• EXERCISE INSTRUCTIONS: Please retype the records below exactly, from the first line down to and including the line with "LINE pin DO: D5 -> D8".

(Content revision data)
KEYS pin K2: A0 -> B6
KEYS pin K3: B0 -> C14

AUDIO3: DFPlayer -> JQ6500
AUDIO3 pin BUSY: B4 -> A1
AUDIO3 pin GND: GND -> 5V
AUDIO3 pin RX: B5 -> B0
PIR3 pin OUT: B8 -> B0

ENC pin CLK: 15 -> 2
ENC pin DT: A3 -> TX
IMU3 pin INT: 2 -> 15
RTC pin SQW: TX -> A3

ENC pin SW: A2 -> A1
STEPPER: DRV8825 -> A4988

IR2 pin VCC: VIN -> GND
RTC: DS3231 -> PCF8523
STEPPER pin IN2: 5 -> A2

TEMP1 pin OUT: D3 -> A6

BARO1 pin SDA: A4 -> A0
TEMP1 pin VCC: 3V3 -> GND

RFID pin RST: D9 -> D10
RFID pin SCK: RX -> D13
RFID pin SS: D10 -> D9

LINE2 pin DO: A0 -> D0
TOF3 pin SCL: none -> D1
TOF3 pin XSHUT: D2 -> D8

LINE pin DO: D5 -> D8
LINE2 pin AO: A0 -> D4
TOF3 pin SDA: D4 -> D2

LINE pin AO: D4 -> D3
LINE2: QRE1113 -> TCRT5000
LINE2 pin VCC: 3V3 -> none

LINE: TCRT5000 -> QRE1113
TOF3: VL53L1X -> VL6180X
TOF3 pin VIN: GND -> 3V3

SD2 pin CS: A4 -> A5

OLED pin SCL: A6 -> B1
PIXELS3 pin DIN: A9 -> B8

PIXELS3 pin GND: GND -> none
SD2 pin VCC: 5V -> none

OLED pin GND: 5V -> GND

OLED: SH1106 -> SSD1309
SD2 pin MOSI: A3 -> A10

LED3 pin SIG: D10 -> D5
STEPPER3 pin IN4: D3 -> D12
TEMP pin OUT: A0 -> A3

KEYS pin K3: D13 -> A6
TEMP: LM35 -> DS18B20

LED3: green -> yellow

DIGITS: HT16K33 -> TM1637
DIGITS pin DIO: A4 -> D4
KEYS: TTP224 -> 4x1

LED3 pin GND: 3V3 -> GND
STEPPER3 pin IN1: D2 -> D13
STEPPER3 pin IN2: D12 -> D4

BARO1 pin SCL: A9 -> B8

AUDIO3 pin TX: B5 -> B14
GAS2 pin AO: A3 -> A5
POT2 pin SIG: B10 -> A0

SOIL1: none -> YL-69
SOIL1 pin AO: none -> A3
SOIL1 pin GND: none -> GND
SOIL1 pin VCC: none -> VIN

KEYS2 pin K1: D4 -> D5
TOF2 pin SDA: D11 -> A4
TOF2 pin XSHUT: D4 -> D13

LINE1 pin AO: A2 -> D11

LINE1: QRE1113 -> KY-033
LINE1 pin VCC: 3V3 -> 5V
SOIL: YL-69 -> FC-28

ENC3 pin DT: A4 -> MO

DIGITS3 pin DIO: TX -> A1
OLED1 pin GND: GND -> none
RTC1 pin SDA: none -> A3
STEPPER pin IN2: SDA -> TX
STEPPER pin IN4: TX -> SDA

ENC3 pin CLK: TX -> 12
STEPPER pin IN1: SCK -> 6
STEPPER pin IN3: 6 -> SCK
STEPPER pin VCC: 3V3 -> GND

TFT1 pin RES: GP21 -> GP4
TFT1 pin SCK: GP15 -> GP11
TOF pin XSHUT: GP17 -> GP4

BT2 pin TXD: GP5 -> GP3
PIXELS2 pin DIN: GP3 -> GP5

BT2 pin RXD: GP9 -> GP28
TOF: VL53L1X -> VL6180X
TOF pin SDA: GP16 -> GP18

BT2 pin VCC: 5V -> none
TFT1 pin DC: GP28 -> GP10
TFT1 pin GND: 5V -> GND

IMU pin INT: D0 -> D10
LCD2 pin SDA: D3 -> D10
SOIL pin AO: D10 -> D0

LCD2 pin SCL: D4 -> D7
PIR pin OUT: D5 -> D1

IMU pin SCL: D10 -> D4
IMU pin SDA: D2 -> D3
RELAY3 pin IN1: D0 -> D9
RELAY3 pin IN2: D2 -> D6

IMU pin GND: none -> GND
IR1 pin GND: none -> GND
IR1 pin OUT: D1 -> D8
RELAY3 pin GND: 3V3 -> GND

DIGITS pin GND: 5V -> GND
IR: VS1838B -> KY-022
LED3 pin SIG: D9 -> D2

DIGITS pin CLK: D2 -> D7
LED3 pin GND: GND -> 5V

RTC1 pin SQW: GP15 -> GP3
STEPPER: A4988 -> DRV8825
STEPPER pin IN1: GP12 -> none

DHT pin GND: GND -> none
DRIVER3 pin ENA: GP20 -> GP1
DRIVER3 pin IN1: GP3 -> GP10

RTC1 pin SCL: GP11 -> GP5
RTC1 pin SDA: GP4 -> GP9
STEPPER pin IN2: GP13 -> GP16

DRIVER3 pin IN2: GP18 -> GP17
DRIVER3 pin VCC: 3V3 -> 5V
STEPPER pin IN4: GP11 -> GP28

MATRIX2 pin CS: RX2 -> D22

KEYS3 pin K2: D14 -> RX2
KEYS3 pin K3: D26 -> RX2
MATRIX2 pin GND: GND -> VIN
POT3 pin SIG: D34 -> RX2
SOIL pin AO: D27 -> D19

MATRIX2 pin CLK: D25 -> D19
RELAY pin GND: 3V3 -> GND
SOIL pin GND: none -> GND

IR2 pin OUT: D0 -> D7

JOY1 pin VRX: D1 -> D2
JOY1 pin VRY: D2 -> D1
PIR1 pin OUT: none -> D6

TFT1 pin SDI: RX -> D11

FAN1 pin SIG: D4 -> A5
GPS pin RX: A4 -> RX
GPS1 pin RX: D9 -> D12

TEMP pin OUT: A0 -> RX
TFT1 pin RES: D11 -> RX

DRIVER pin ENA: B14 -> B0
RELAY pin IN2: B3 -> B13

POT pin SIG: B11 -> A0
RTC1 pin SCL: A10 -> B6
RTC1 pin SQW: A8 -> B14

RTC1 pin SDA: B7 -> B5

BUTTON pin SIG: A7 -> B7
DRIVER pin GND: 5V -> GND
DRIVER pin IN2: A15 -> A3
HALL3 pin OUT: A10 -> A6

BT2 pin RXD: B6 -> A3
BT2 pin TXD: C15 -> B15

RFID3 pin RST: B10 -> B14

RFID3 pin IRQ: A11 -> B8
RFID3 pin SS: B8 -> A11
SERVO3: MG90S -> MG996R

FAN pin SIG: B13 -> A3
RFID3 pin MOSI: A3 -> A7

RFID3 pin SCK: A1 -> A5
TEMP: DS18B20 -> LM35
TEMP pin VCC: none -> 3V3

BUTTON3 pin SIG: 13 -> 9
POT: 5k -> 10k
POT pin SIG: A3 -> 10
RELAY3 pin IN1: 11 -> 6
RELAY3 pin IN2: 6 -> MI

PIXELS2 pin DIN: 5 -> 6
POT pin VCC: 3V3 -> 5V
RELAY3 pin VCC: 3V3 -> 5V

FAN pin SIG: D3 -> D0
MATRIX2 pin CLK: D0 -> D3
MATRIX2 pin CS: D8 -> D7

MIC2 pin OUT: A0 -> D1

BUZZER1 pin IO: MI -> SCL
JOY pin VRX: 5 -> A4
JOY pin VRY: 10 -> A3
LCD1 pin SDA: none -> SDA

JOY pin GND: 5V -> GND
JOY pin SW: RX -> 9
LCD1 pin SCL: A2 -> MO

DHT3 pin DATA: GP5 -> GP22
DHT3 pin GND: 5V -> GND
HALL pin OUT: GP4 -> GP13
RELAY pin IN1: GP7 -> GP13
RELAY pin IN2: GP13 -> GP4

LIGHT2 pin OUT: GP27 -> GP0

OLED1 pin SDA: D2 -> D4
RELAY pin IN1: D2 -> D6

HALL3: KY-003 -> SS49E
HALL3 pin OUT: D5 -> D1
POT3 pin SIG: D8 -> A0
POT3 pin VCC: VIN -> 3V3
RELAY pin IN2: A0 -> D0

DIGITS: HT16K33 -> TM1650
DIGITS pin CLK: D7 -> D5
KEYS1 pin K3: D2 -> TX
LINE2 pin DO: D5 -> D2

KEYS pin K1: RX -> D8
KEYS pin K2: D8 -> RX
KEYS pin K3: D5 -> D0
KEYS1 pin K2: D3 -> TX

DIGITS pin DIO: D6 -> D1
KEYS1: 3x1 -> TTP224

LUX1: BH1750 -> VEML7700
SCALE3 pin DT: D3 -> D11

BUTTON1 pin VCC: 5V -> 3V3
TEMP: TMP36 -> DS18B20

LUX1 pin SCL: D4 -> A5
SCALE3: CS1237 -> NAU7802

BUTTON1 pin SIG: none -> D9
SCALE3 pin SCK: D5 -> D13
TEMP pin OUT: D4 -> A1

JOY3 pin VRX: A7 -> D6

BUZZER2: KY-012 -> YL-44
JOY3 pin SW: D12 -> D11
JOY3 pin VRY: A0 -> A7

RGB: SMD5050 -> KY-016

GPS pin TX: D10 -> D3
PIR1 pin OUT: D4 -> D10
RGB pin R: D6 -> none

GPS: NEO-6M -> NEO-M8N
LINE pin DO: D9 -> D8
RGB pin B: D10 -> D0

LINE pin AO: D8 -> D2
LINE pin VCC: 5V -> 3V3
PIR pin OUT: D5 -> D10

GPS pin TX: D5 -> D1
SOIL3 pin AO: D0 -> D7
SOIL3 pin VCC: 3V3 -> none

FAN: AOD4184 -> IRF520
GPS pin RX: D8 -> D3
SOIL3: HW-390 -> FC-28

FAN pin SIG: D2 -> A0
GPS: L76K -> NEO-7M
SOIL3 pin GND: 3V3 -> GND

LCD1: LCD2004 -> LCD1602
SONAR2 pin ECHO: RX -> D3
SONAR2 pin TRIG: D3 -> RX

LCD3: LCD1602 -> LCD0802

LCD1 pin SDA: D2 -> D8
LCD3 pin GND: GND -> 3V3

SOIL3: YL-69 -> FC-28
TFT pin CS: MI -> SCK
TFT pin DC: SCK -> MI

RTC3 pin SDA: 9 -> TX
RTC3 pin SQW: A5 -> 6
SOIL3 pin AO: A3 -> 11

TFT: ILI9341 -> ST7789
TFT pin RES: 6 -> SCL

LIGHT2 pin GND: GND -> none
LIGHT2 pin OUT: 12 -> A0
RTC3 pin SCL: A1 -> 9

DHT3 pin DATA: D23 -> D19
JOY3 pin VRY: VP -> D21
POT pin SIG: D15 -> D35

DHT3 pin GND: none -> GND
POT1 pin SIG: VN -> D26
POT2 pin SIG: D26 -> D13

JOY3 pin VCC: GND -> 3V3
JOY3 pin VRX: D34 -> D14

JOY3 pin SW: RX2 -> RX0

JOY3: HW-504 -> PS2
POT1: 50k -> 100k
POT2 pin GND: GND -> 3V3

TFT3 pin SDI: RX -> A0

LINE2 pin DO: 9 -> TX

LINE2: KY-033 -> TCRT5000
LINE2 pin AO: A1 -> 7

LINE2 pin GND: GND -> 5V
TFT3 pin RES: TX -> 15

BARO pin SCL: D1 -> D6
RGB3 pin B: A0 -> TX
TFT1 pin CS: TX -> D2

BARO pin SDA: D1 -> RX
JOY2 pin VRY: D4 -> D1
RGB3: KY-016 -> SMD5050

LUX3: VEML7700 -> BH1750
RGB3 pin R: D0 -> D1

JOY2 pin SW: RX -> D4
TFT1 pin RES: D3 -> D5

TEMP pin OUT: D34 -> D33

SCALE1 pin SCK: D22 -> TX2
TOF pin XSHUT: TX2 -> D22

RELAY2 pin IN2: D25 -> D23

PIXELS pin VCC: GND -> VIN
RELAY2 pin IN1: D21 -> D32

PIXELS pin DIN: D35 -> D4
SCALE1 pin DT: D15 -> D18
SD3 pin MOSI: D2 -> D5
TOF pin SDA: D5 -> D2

• ANSWER FOR THIS EXERCISE:
KEYS pin K2: A0 -> B6
KEYS pin K3: B0 -> C14

AUDIO3: DFPlayer -> JQ6500
AUDIO3 pin BUSY: B4 -> A1
AUDIO3 pin GND: GND -> 5V
AUDIO3 pin RX: B5 -> B0
PIR3 pin OUT: B8 -> B0

ENC pin CLK: 15 -> 2
ENC pin DT: A3 -> TX
IMU3 pin INT: 2 -> 15
RTC pin SQW: TX -> A3

ENC pin SW: A2 -> A1
STEPPER: DRV8825 -> A4988

IR2 pin VCC: VIN -> GND
RTC: DS3231 -> PCF8523
STEPPER pin IN2: 5 -> A2

TEMP1 pin OUT: D3 -> A6

BARO1 pin SDA: A4 -> A0
TEMP1 pin VCC: 3V3 -> GND

RFID pin RST: D9 -> D10
RFID pin SCK: RX -> D13
RFID pin SS: D10 -> D9

LINE2 pin DO: A0 -> D0
TOF3 pin SCL: none -> D1
TOF3 pin XSHUT: D2 -> D8

LINE pin DO: D5 -> D8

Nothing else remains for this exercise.